### GOAL OF THE EXERCISE
A faithful copy of every entry is the goal; keep the images out of it.

### SUPPLIED DATA
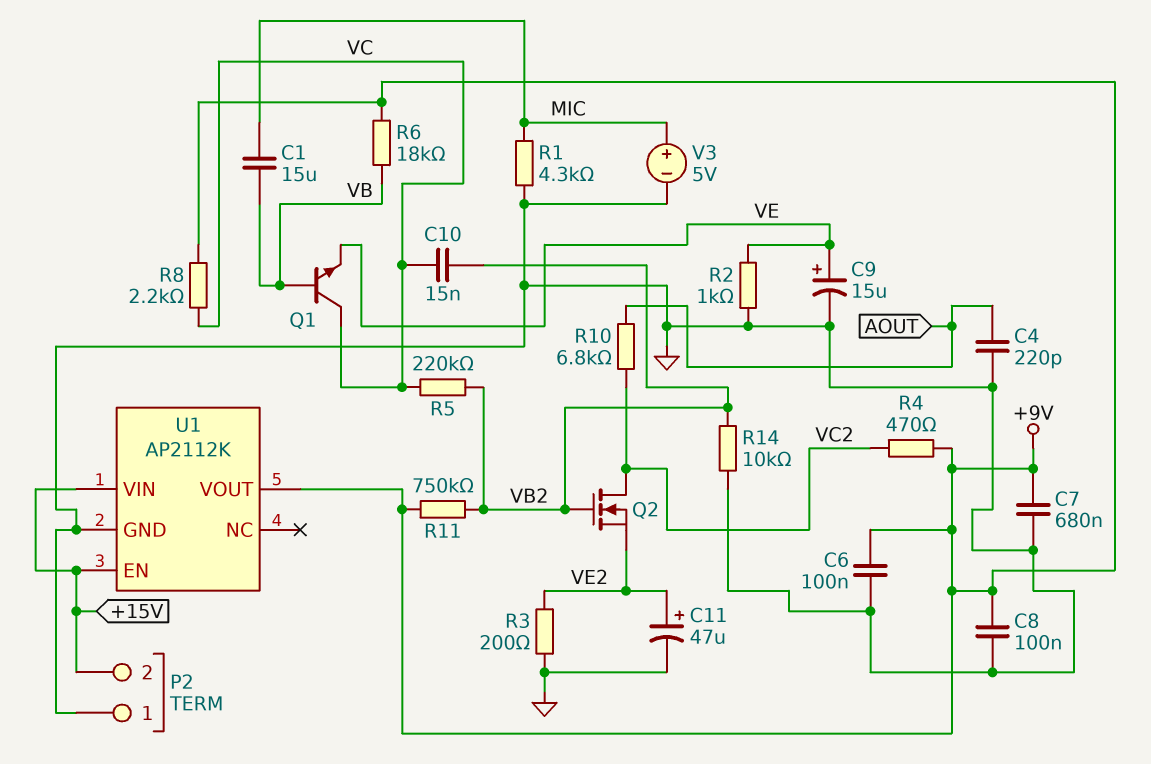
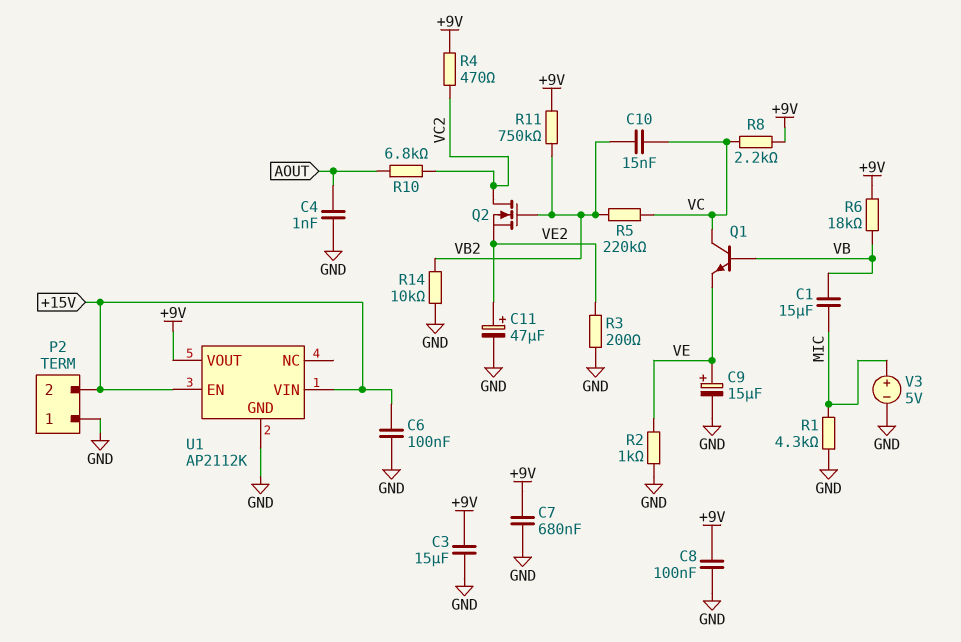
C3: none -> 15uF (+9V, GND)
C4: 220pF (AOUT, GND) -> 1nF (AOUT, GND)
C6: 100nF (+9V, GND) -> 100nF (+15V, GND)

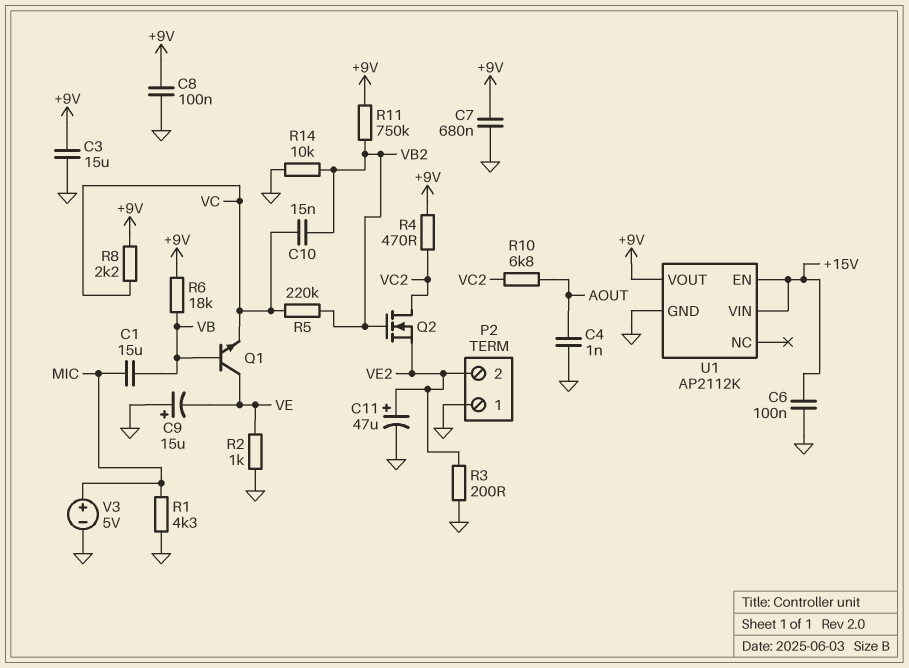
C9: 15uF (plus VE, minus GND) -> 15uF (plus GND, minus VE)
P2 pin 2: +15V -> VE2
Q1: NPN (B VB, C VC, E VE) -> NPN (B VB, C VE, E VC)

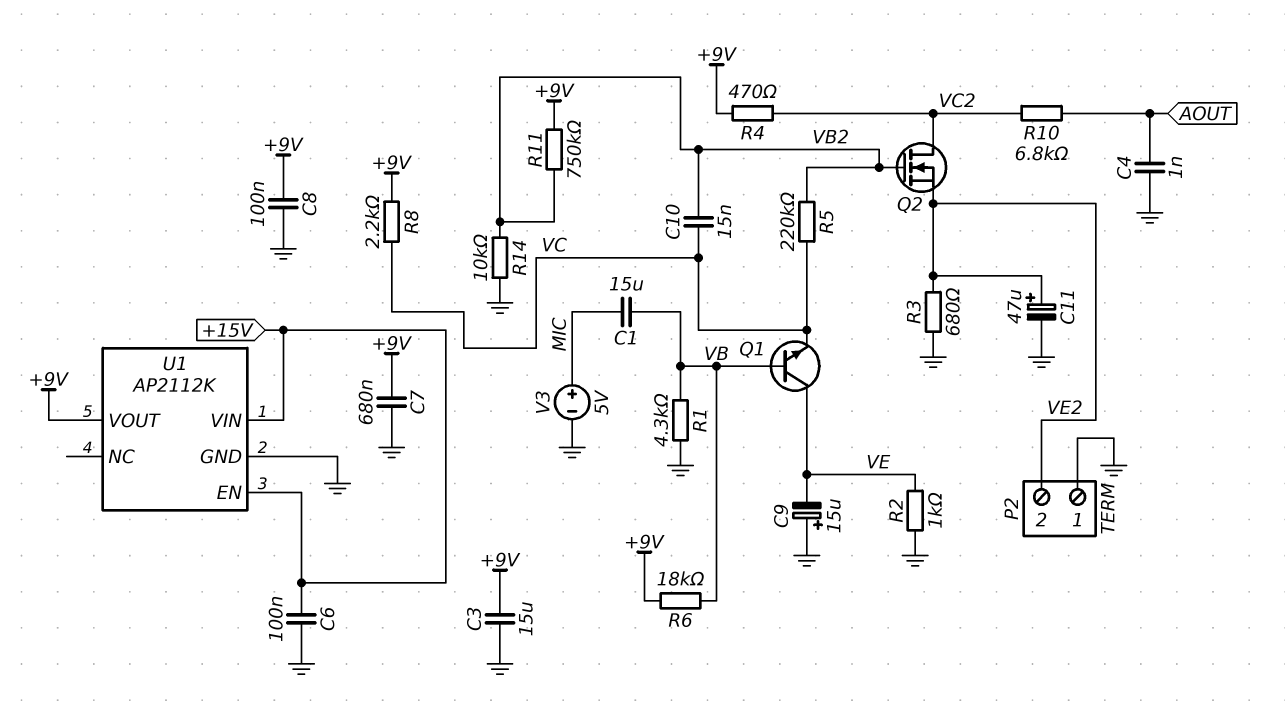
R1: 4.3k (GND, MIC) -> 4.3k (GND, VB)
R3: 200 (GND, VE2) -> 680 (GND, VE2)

### OUTPUT FOR THIS TASK
C3: none -> 15uF (+9V, GND)
C4: 220pF (AOUT, GND) -> 1nF (AOUT, GND)
C6: 100nF (+9V, GND) -> 100nF (+15V, GND)

C9: 15uF (plus VE, minus GND) -> 15uF (plus GND, minus VE)
P2 pin 2: +15V -> VE2
Q1: NPN (B VB, C VC, E VE) -> NPN (B VB, C VE, E VC)

R1: 4.3k (GND, MIC) -> 4.3k (GND, VB)
R3: 200 (GND, VE2) -> 680 (GND, VE2)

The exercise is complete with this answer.